**WORK TO BE COMPLETED:**
Which lines contain the word "enough", with uppercase and lowercase counted as different? Copy out every such line.

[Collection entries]
↓↓↓

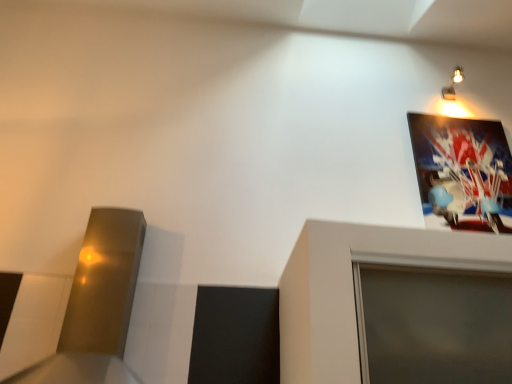
Question: Considering the positions of point (461, 77) and point (443, 132), is point (461, 77) closer or farther from the camera than point (443, 132)?

Choices:
 (A) closer
 (B) farther

Answer: (B)

Question: Is metallic wall sconce at upper right taller or shorter than metallic glossy picture frame at upper right?

Choices:
 (A) short
 (B) tall

Answer: (A)

Question: From the image's perspective, is metallic wall sconce at upper right located above or below metallic glossy picture frame at upper right?

Choices:
 (A) below
 (B) above

Answer: (B)

Question: Is metallic glossy picture frame at upper right to the left or to the right of metallic wall sconce at upper right in the image?

Choices:
 (A) left
 (B) right

Answer: (A)

Question: Is metallic glossy picture frame at upper right inside the boundaries of metallic wall sconce at upper right, or outside?

Choices:
 (A) outside
 (B) inside

Answer: (A)

Question: From a real-world perspective, relative to metallic wall sconce at upper right, is metallic glossy picture frame at upper right vertically above or below?

Choices:
 (A) above
 (B) below

Answer: (B)

Question: From their relative heights in the image, would you say metallic glossy picture frame at upper right is taller or shorter than metallic wall sconce at upper right?

Choices:
 (A) short
 (B) tall

Answer: (B)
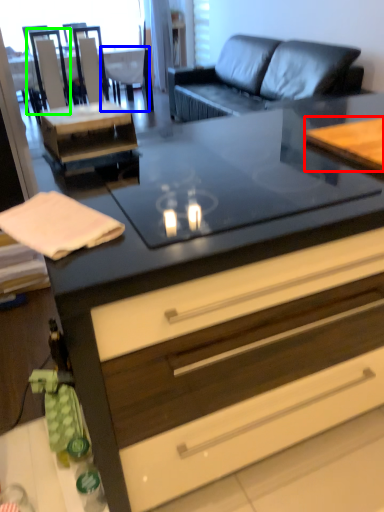
Question: Which object is positioned farthest from table (highlighted by a red box)? Select from armchair (highlighted by a blue box) and armchair (highlighted by a green box).

Choices:
 (A) armchair
 (B) armchair

Answer: (A)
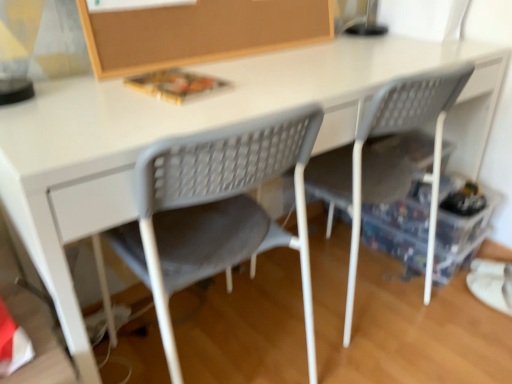
Question: Does burlap board at upper center have a lesser height compared to gray plastic chair at center, which appears as the 1th chair when viewed from the right?

Choices:
 (A) yes
 (B) no

Answer: (A)

Question: Can we say burlap board at upper center lies outside gray plastic chair at center, the second chair positioned from the left?

Choices:
 (A) yes
 (B) no

Answer: (A)

Question: From a real-world perspective, is burlap board at upper center physically above gray plastic chair at center, which appears as the 1th chair when viewed from the right?

Choices:
 (A) no
 (B) yes

Answer: (B)

Question: Can gray plastic chair at center, which appears as the 1th chair when viewed from the right, be found inside burlap board at upper center?

Choices:
 (A) no
 (B) yes

Answer: (A)

Question: Does burlap board at upper center have a larger size compared to gray plastic chair at center, which appears as the 1th chair when viewed from the right?

Choices:
 (A) yes
 (B) no

Answer: (B)

Question: Looking at the image, does gray plastic chair at center, which appears as the 1th chair when viewed from the right, seem bigger or smaller compared to transparent plastic storage box at lower right?

Choices:
 (A) big
 (B) small

Answer: (A)

Question: Considering the positions of point (352, 233) and point (482, 221), is point (352, 233) closer or farther from the camera than point (482, 221)?

Choices:
 (A) closer
 (B) farther

Answer: (A)

Question: Would you say gray plastic chair at center, the second chair positioned from the left, is to the left or to the right of transparent plastic storage box at lower right in the picture?

Choices:
 (A) right
 (B) left

Answer: (B)

Question: From the image's perspective, is gray plastic chair at center, the second chair positioned from the left, above or below transparent plastic storage box at lower right?

Choices:
 (A) below
 (B) above

Answer: (B)

Question: Is burlap board at upper center in front of or behind gray mesh chair at center, marked as the 1th chair in a left-to-right arrangement, in the image?

Choices:
 (A) behind
 (B) front

Answer: (A)

Question: Is burlap board at upper center spatially inside gray mesh chair at center, the second chair when ordered from right to left, or outside of it?

Choices:
 (A) outside
 (B) inside

Answer: (A)

Question: Considering the positions of point (154, 54) and point (173, 220), is point (154, 54) closer or farther from the camera than point (173, 220)?

Choices:
 (A) closer
 (B) farther

Answer: (B)

Question: Based on their sizes in the image, would you say burlap board at upper center is bigger or smaller than gray mesh chair at center, marked as the 1th chair in a left-to-right arrangement?

Choices:
 (A) small
 (B) big

Answer: (A)

Question: In the image, is gray plastic chair at center, which appears as the 1th chair when viewed from the right, positioned in front of or behind gray mesh chair at center, the second chair when ordered from right to left?

Choices:
 (A) front
 (B) behind

Answer: (B)

Question: Is gray plastic chair at center, the second chair positioned from the left, taller or shorter than gray mesh chair at center, the second chair when ordered from right to left?

Choices:
 (A) short
 (B) tall

Answer: (B)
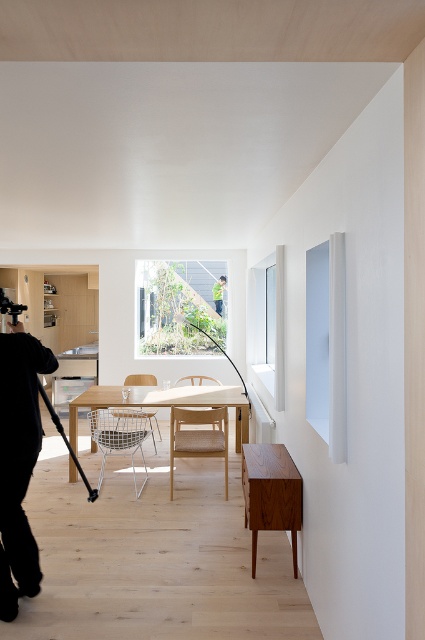
Is black fabric camera at left bigger than matte black tripod at lower left?

No.

Does black fabric camera at left have a greater height compared to matte black tripod at lower left?

Yes.

Does point (42, 349) come farther from viewer compared to point (64, 438)?

No.

Identify the location of black fabric camera at left. (19, 461).

Is matte black tripod at lower left thinner than green fabric shirt at upper center?

Incorrect, matte black tripod at lower left's width is not less than green fabric shirt at upper center's.

Can you confirm if matte black tripod at lower left is bigger than green fabric shirt at upper center?

Yes.

The width and height of the screenshot is (425, 640). I want to click on matte black tripod at lower left, so click(65, 442).

Is black fabric camera at left smaller than green fabric shirt at upper center?

No.

Does black fabric camera at left have a larger size compared to green fabric shirt at upper center?

Indeed, black fabric camera at left has a larger size compared to green fabric shirt at upper center.

Describe the element at coordinates (19, 461) in the screenshot. Image resolution: width=425 pixels, height=640 pixels. I see `black fabric camera at left` at that location.

Where is `black fabric camera at left`? This screenshot has height=640, width=425. black fabric camera at left is located at coordinates (19, 461).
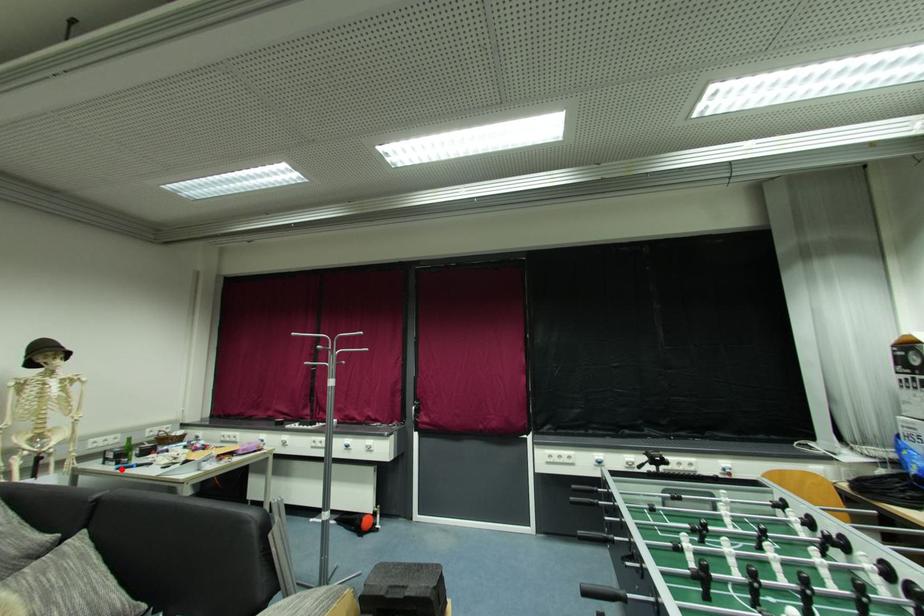
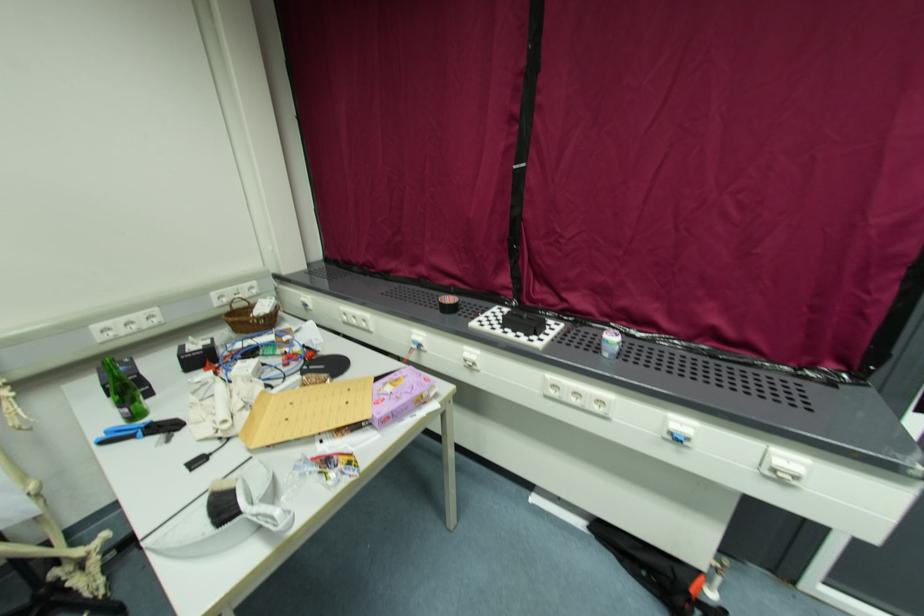
The point at the highlighted location is marked in the first image. Where is the corresponding point in the second image?

(107, 443)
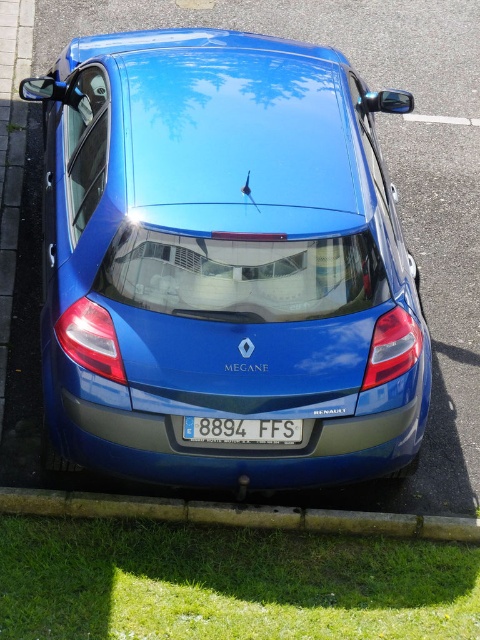
You are a delivery driver who needs to park your vehicle in a spot that requires at least 6 feet of clearance between your car and any nearby obstacles. Based on the scene described, will the glossy blue car at center have enough space from the green grass at lower left?

The glossy blue car at center is 5.86 feet away from the green grass at lower left. Since the required clearance is 6 feet, the distance is insufficient. Therefore, the glossy blue car at center does not have enough space from the green grass at lower left.

You are a drone operator trying to capture a photo of the glossy blue car at center and the green grass at lower center. From your current position, you need to ensure both objects are fully visible in the frame. Given their widths, which object should you prioritize keeping centered to avoid cropping?

The glossy blue car at center is thinner than the green grass at lower center, so you should prioritize keeping the green grass at lower center centered to avoid cropping since it is wider.

You are a drone operator trying to capture aerial footage of the glossy blue car at center and the green grass at lower left. From your current position above the scene, which object is located higher in the image?

The glossy blue car at center is located higher than the green grass at lower left in the image.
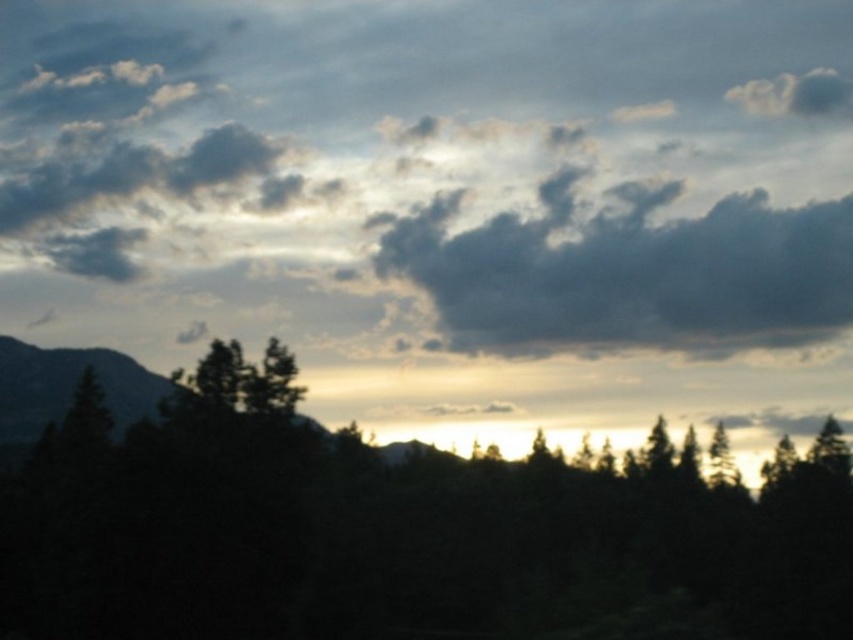
Question: Considering the real-world distances, which object is farthest from the dark gray fluffy cloud at upper center?

Choices:
 (A) dark gray rocky mountain at left
 (B) green matte tree at center

Answer: (A)

Question: Does dark green foliage at center have a greater width compared to dark gray rocky mountain at left?

Choices:
 (A) yes
 (B) no

Answer: (A)

Question: Which point is closer to the camera?

Choices:
 (A) dark gray rocky mountain at left
 (B) dark green foliage at center
 (C) green matte tree at center

Answer: (B)

Question: Is dark green foliage at center above green matte tree at center?

Choices:
 (A) no
 (B) yes

Answer: (B)

Question: Can you confirm if dark gray fluffy cloud at upper center is positioned below green matte tree at center?

Choices:
 (A) no
 (B) yes

Answer: (A)

Question: Which object is the closest to the dark green foliage at center?

Choices:
 (A) green matte tree at center
 (B) dark gray fluffy cloud at upper center
 (C) dark gray rocky mountain at left

Answer: (C)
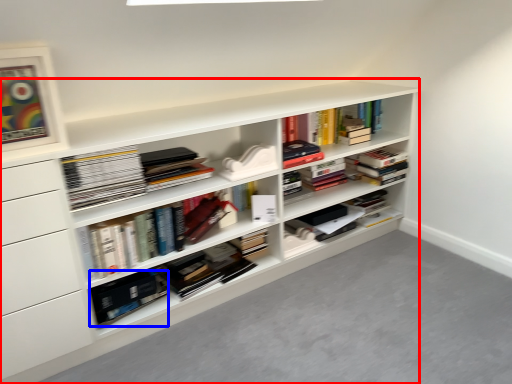
Question: Among these objects, which one is farthest to the camera, shelf (highlighted by a red box) or paperback book (highlighted by a blue box)?

Choices:
 (A) shelf
 (B) paperback book

Answer: (B)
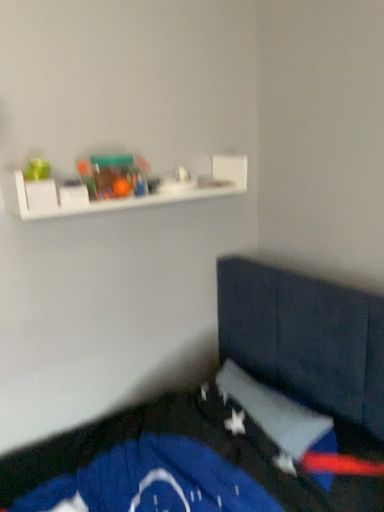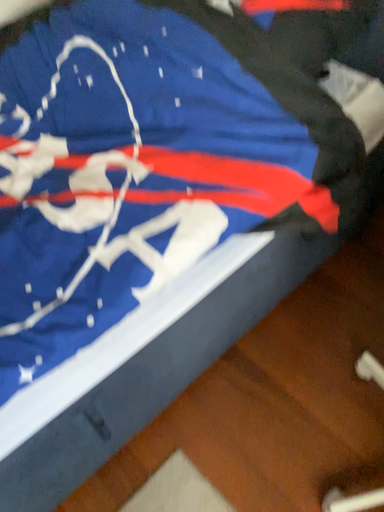
Question: How did the camera likely rotate when shooting the video?

Choices:
 (A) rotated downward
 (B) rotated upward

Answer: (A)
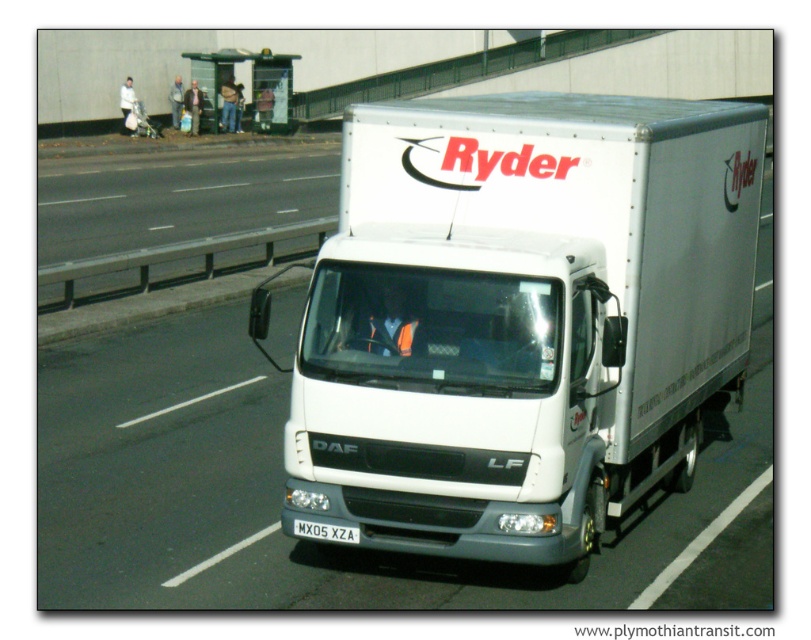
You are a photographer trying to capture the white matte truck at center and the white plastic license plate at center in a single shot. Given their sizes, which object will appear bigger in your photo?

The white matte truck at center will appear bigger in the photo because it has a larger size compared to the white plastic license plate at center.

You are a delivery driver who needs to check if your white matte truck at center can fit under a low bridge that has a height limit of 4 meters. The license plate on your truck, white plastic license plate at center, is 0.3 meters in height. Can you estimate whether your truck will pass under the bridge?

The white matte truck at center is taller than the white plastic license plate at center, which is 0.3 meters in height. Since the truck is taller than the license plate, but the exact height of the truck isn

You are a pedestrian standing at the bus stop shelter. The white matte truck at center is driving towards you. If the truck is moving at 15 km per hour, how long will it take for the truck to reach your position?

The white matte truck at center and viewer are 6.45 meters apart from each other. At 15 km per hour, the truck travels 4.1667 meters per second. 6.45 meters divided by 4.1667 meters per second equals approximately 1.55 seconds. So the truck will reach the position in about 1.55 seconds.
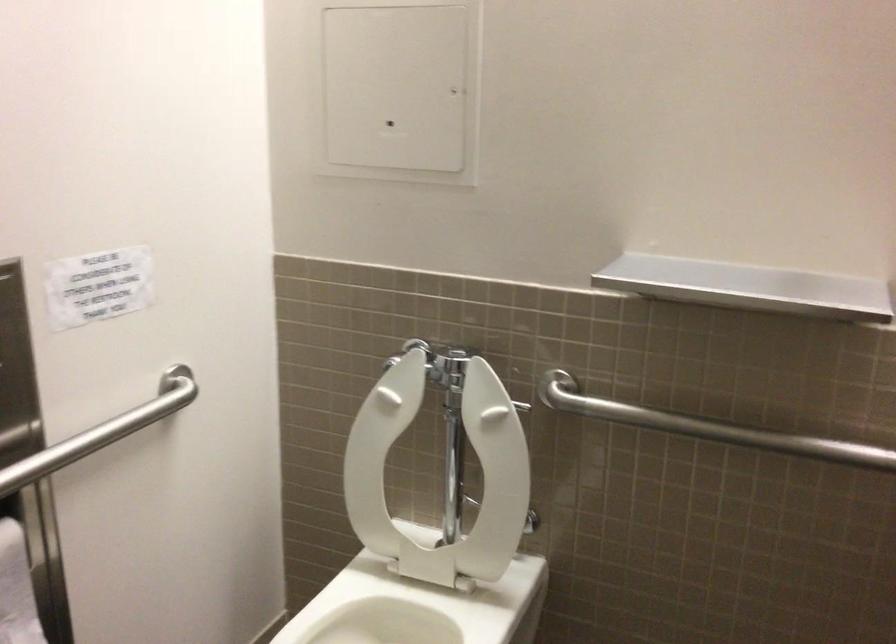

↑↑↑

**RESPONSE TO THIS TASK:**
You are a delivery driver who needs to park your vehicle in a spot that requires at least 6 feet of clearance between your car and any nearby obstacles. Based on the scene described, will the glossy blue car at center have enough space from the green grass at lower left?
The glossy blue car at center is 5.86 feet away from the green grass at lower left. Since the required clearance is 6 feet, the distance is insufficient. Therefore, the glossy blue car at center does not have enough space from the green grass at lower left.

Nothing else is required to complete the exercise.